■ Records
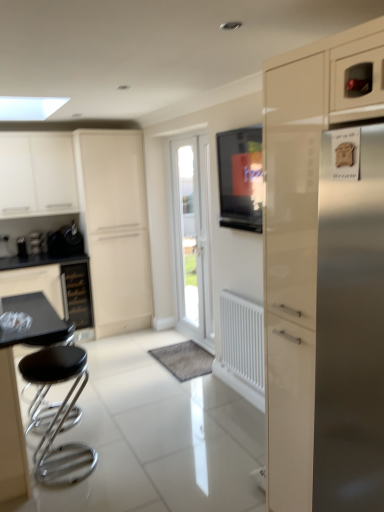
Measure the distance between black leather stool at lower left and camera.

2.36 meters.

In order to face glossy cream cabinet at right, arranged as the 1th cabinetry when viewed from the right, should I rotate leftwards or rightwards?

A 22.201 degree turn to the right will do.

The height and width of the screenshot is (512, 384). What do you see at coordinates (37, 175) in the screenshot?
I see `white glossy cabinet at upper left, marked as the first cabinetry in a left-to-right arrangement` at bounding box center [37, 175].

The height and width of the screenshot is (512, 384). What do you see at coordinates (242, 338) in the screenshot? I see `white plastic radiator at center` at bounding box center [242, 338].

Locate an element on the screen. black leather stool at lower left is located at coordinates (60, 414).

Consider the image. Is black leather stool at lower left located within white glossy cabinet at upper left, the second cabinetry from the front?

No, black leather stool at lower left is not inside white glossy cabinet at upper left, the second cabinetry from the front.

Is white glossy cabinet at upper left, the second cabinetry in the right-to-left sequence, looking in the opposite direction of black leather stool at lower left?

No, white glossy cabinet at upper left, the second cabinetry in the right-to-left sequence, is not facing the opposite direction of black leather stool at lower left.

From the image's perspective, would you say white glossy cabinet at upper left, marked as the first cabinetry in a left-to-right arrangement, is shown under black leather stool at lower left?

No, from the image's perspective, white glossy cabinet at upper left, marked as the first cabinetry in a left-to-right arrangement, is not below black leather stool at lower left.

Does white glossy cabinet at center have a smaller size compared to black glass drawer at lower left?

Actually, white glossy cabinet at center might be larger than black glass drawer at lower left.

Which is closer to the camera, [74,148] or [80,287]?

Point [74,148].

Can you tell me how much white glossy cabinet at center and black glass drawer at lower left differ in facing direction?

Result: 0.000146 degrees.

The image size is (384, 512). Identify the location of screen door to the right of black glass drawer at lower left. (115, 228).

From the image's perspective, is black leather stool at lower left under black glass drawer at lower left?

Yes, from the image's perspective, black leather stool at lower left is beneath black glass drawer at lower left.

In the scene shown: How distant is black leather stool at lower left from black glass drawer at lower left?

black leather stool at lower left and black glass drawer at lower left are 4.25 feet apart.

From a real-world perspective, is black leather stool at lower left below black glass drawer at lower left?

Yes, from a real-world perspective, black leather stool at lower left is beneath black glass drawer at lower left.

Considering the sizes of objects black leather stool at lower left and black glass drawer at lower left in the image provided, who is taller, black leather stool at lower left or black glass drawer at lower left?

With more height is black glass drawer at lower left.

Which is more to the left, white glossy door at center or black glass drawer at lower left?

Positioned to the left is black glass drawer at lower left.

Based on the photo, is white glossy door at center directly adjacent to black glass drawer at lower left?

No, white glossy door at center is not in contact with black glass drawer at lower left.

From a real-world perspective, does white glossy door at center stand above black glass drawer at lower left?

Yes, from a real-world perspective, white glossy door at center is above black glass drawer at lower left.

Which object is further away from the camera, white plastic radiator at center or glossy cream cabinet at right, marked as the second cabinetry in a left-to-right arrangement?

white plastic radiator at center is further from the camera.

■ What the exercise asks
Copy the stretch of lines above from the line containing "Point [74,148]." through the line containing "Yes, from the", reproducing both of those lines and everything between them.

■ Output of the exercise
Point [74,148].

Can you tell me how much white glossy cabinet at center and black glass drawer at lower left differ in facing direction?

Result: 0.000146 degrees.

The image size is (384, 512). Identify the location of screen door to the right of black glass drawer at lower left. (115, 228).

From the image's perspective, is black leather stool at lower left under black glass drawer at lower left?

Yes, from the image's perspective, black leather stool at lower left is beneath black glass drawer at lower left.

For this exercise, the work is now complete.